(Beginning of Input records)
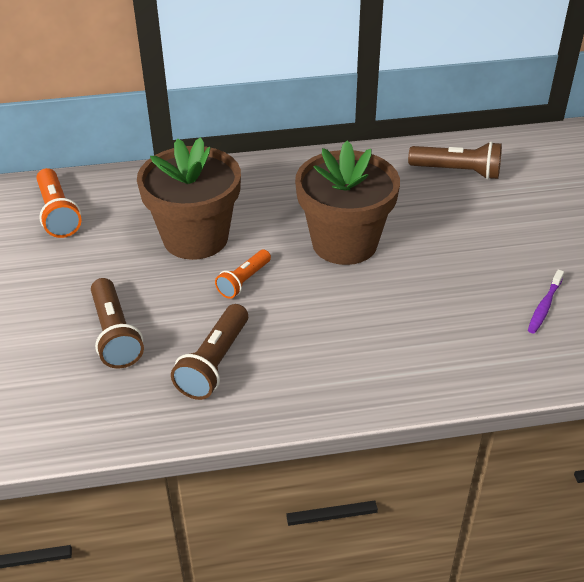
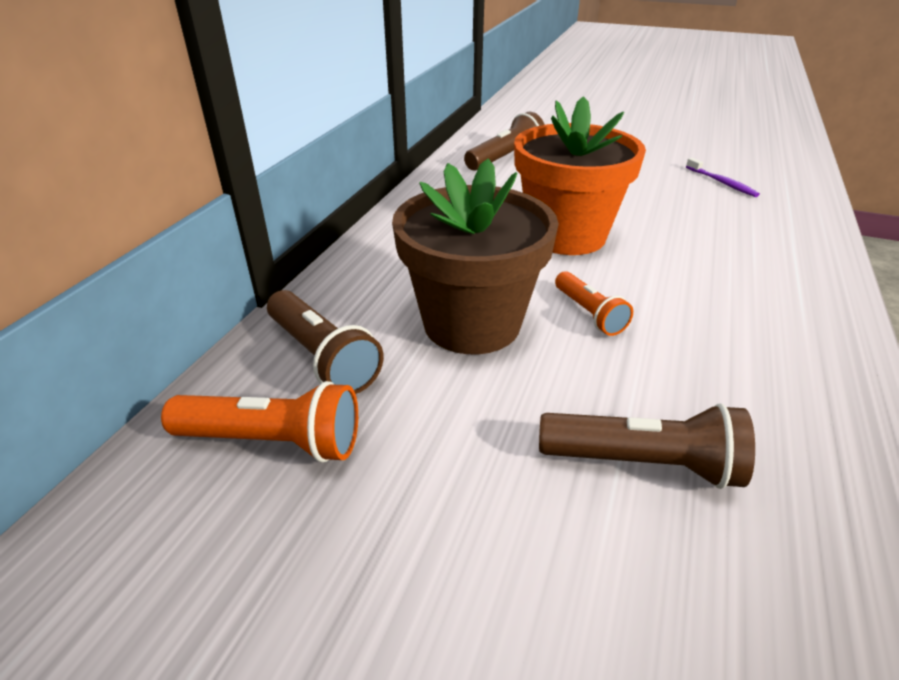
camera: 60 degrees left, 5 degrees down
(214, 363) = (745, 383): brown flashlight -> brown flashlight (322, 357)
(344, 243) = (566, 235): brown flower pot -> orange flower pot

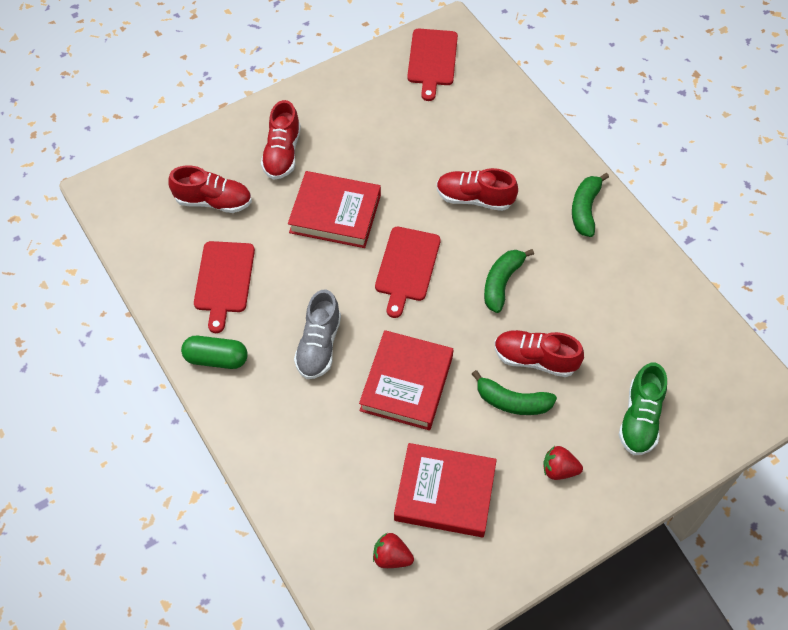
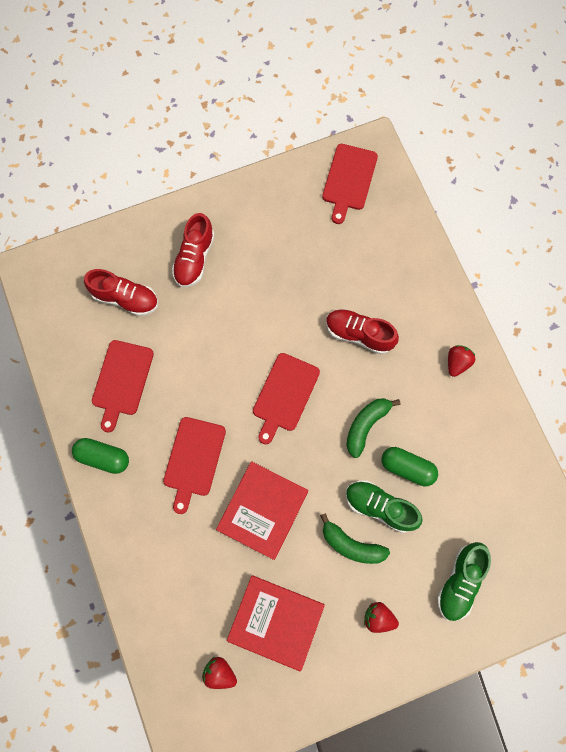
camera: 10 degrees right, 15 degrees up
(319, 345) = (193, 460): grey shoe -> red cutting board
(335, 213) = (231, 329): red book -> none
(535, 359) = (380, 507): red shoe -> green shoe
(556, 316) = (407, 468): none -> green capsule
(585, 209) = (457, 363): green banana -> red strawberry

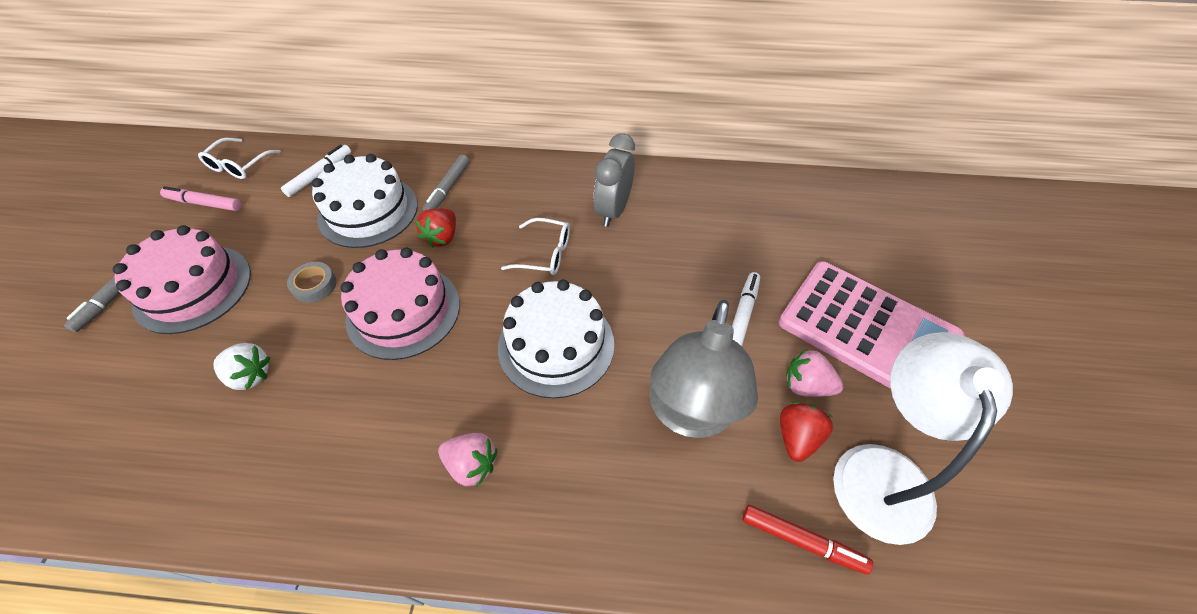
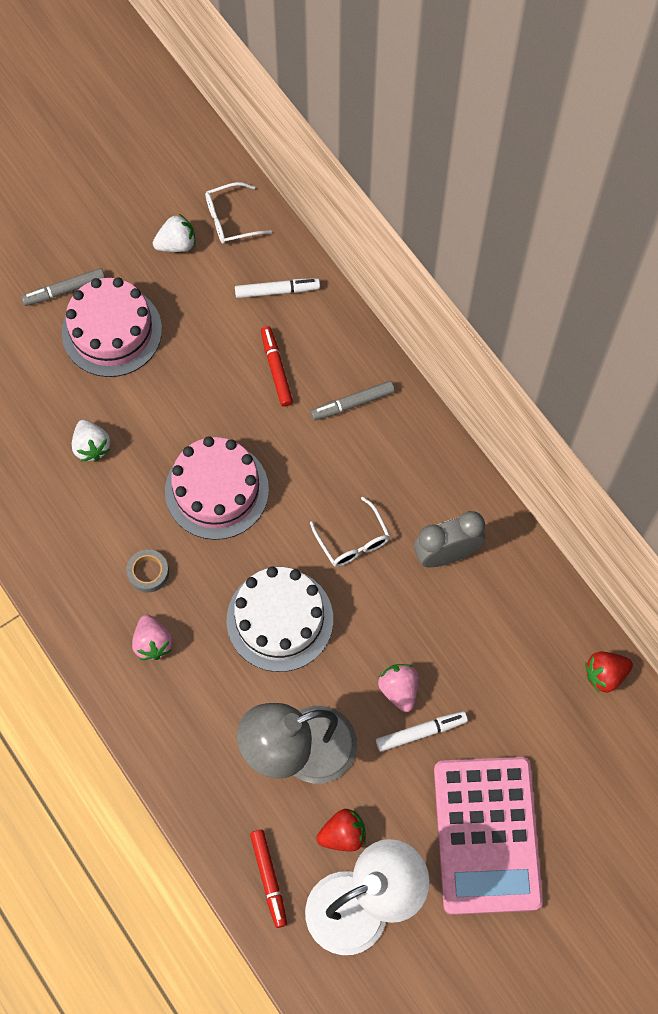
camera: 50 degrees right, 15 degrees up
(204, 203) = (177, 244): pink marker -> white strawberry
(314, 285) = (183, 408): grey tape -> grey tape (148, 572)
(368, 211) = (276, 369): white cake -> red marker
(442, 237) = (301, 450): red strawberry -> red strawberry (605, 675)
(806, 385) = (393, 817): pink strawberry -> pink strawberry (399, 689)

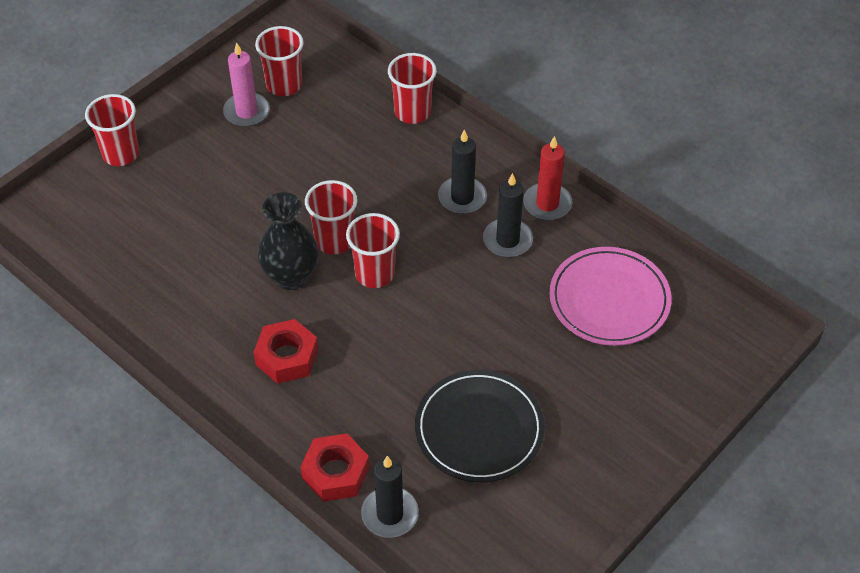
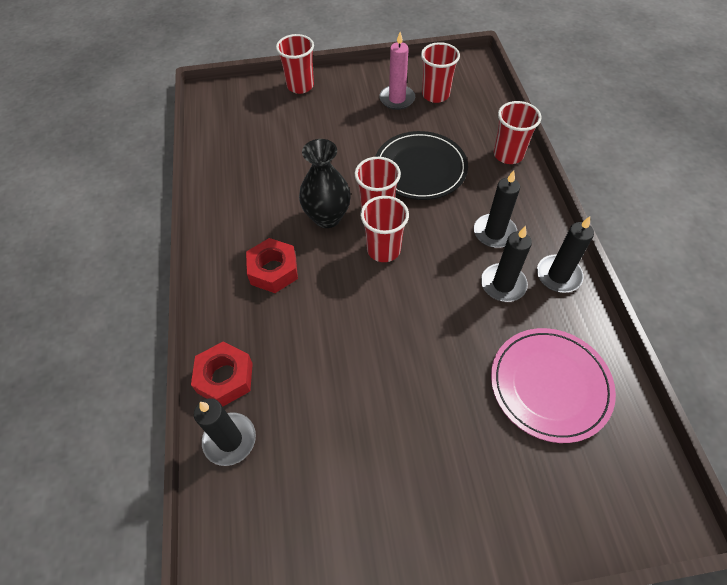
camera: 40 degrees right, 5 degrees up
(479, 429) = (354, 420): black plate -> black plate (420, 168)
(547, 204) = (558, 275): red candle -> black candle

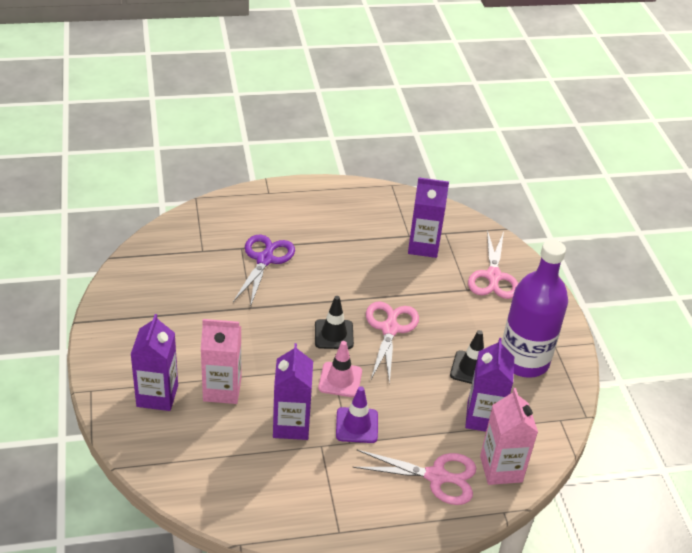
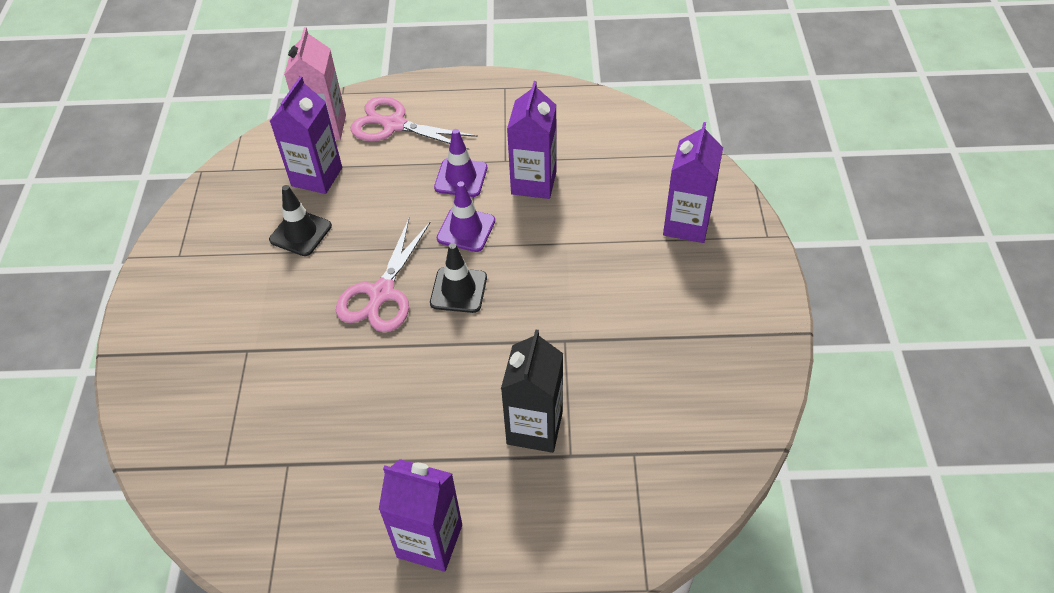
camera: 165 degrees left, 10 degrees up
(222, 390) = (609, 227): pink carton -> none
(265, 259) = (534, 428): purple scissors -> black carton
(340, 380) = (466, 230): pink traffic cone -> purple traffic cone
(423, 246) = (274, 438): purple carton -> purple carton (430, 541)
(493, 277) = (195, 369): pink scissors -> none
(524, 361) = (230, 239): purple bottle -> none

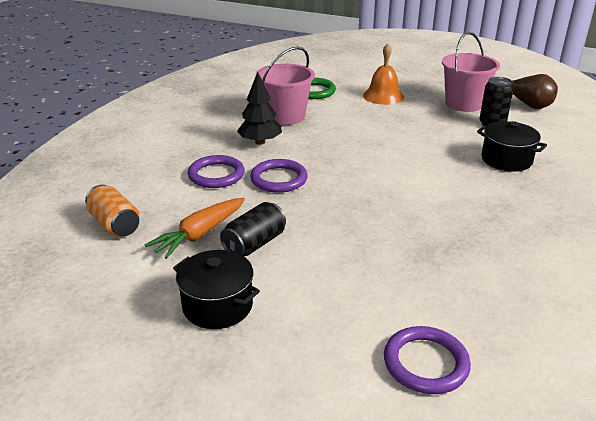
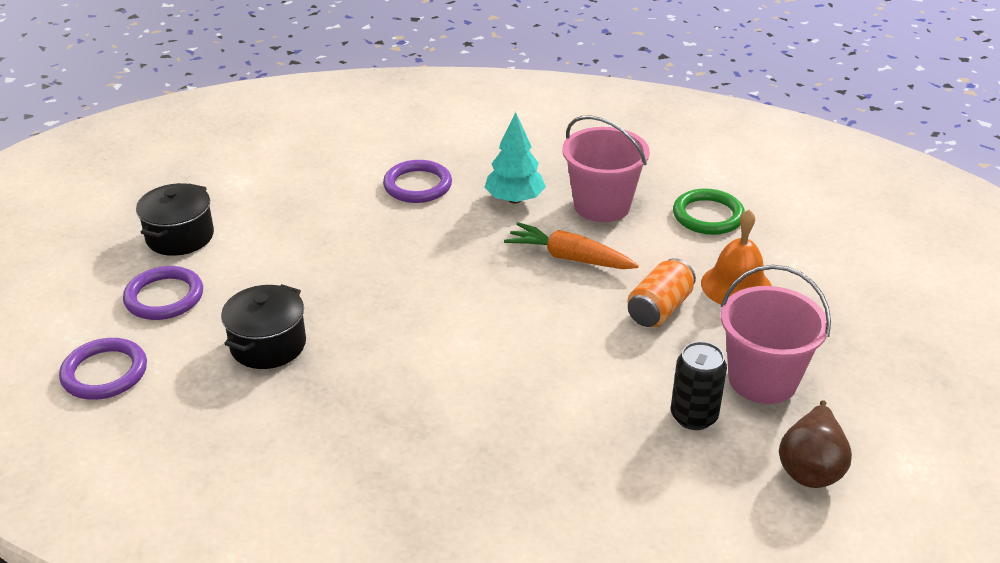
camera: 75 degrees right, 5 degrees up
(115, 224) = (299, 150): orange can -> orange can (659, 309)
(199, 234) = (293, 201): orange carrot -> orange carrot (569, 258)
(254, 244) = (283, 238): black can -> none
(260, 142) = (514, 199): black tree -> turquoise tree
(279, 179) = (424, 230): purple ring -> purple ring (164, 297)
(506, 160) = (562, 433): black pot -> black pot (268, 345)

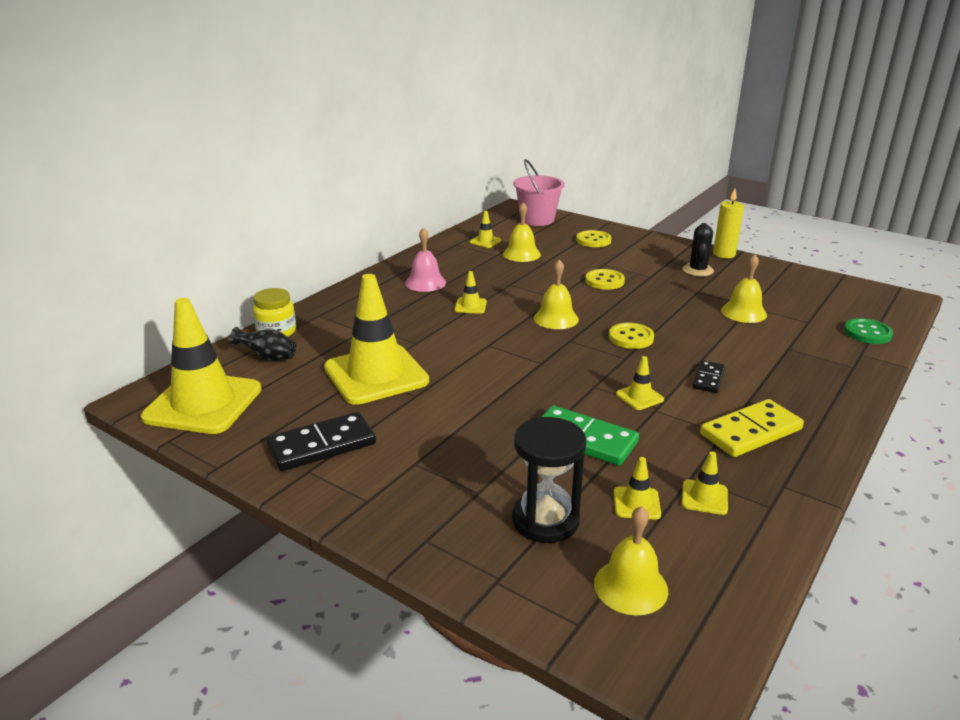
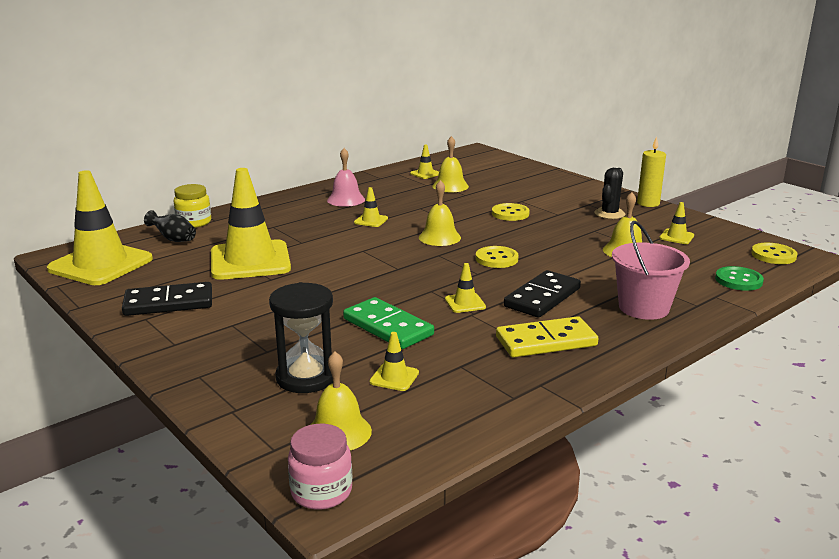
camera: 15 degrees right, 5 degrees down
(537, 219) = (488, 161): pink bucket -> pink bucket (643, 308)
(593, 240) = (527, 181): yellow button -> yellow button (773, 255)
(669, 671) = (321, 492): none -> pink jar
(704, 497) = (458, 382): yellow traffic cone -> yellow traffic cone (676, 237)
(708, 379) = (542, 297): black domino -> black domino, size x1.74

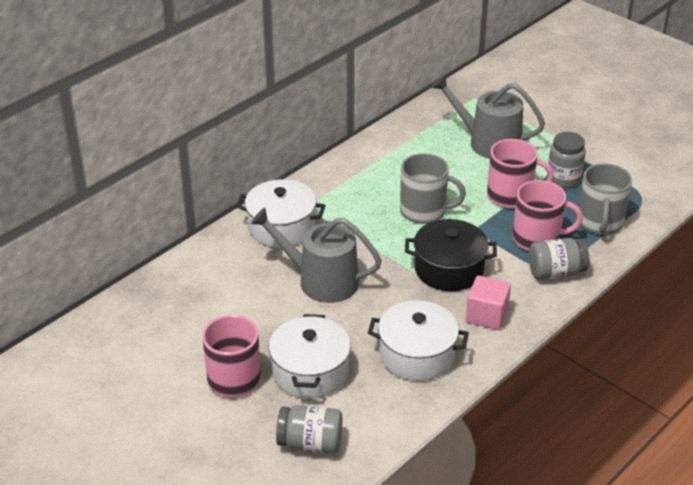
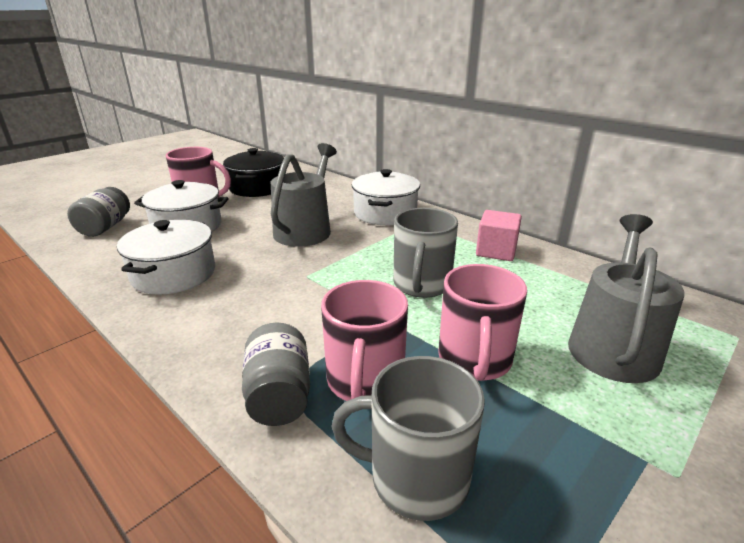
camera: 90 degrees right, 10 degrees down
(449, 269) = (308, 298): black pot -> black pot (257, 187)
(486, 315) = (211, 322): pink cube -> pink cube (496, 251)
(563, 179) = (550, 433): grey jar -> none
(End of Input records)
> **Exercise details**: Repeat exactly the lines above, from the line that contains "camera: 10 degrees right, 15 degrees up" down through the line that contains "(486, 315) = (211, 322): pink". Include both of those lines and none of the pictures.

> **Exercise answer**:
camera: 10 degrees right, 15 degrees up
(319, 345) = (193, 460): grey shoe -> red cutting board
(335, 213) = (231, 329): red book -> none
(535, 359) = (380, 507): red shoe -> green shoe
(556, 316) = (407, 468): none -> green capsule
(585, 209) = (457, 363): green banana -> red strawberry

camera: 50 degrees right, 15 degrees up
(204, 203) = (177, 244): pink marker -> white strawberry
(314, 285) = (183, 408): grey tape -> grey tape (148, 572)
(368, 211) = (276, 369): white cake -> red marker
(442, 237) = (301, 450): red strawberry -> red strawberry (605, 675)
(806, 385) = (393, 817): pink strawberry -> pink strawberry (399, 689)

camera: 40 degrees right, 5 degrees up
(479, 429) = (354, 420): black plate -> black plate (420, 168)
(547, 204) = (558, 275): red candle -> black candle

camera: 165 degrees left, 10 degrees up
(222, 390) = (609, 227): pink carton -> none
(265, 259) = (534, 428): purple scissors -> black carton
(340, 380) = (466, 230): pink traffic cone -> purple traffic cone
(423, 246) = (274, 438): purple carton -> purple carton (430, 541)
(493, 277) = (195, 369): pink scissors -> none
(524, 361) = (230, 239): purple bottle -> none

camera: 75 degrees right, 5 degrees up
(115, 224) = (299, 150): orange can -> orange can (659, 309)
(199, 234) = (293, 201): orange carrot -> orange carrot (569, 258)
(254, 244) = (283, 238): black can -> none
(260, 142) = (514, 199): black tree -> turquoise tree
(279, 179) = (424, 230): purple ring -> purple ring (164, 297)
(506, 160) = (562, 433): black pot -> black pot (268, 345)

camera: 15 degrees right, 5 degrees down
(537, 219) = (488, 161): pink bucket -> pink bucket (643, 308)
(593, 240) = (527, 181): yellow button -> yellow button (773, 255)
(669, 671) = (321, 492): none -> pink jar
(704, 497) = (458, 382): yellow traffic cone -> yellow traffic cone (676, 237)
(708, 379) = (542, 297): black domino -> black domino, size x1.74

camera: 90 degrees right, 10 degrees down
(449, 269) = (308, 298): black pot -> black pot (257, 187)
(486, 315) = (211, 322): pink cube -> pink cube (496, 251)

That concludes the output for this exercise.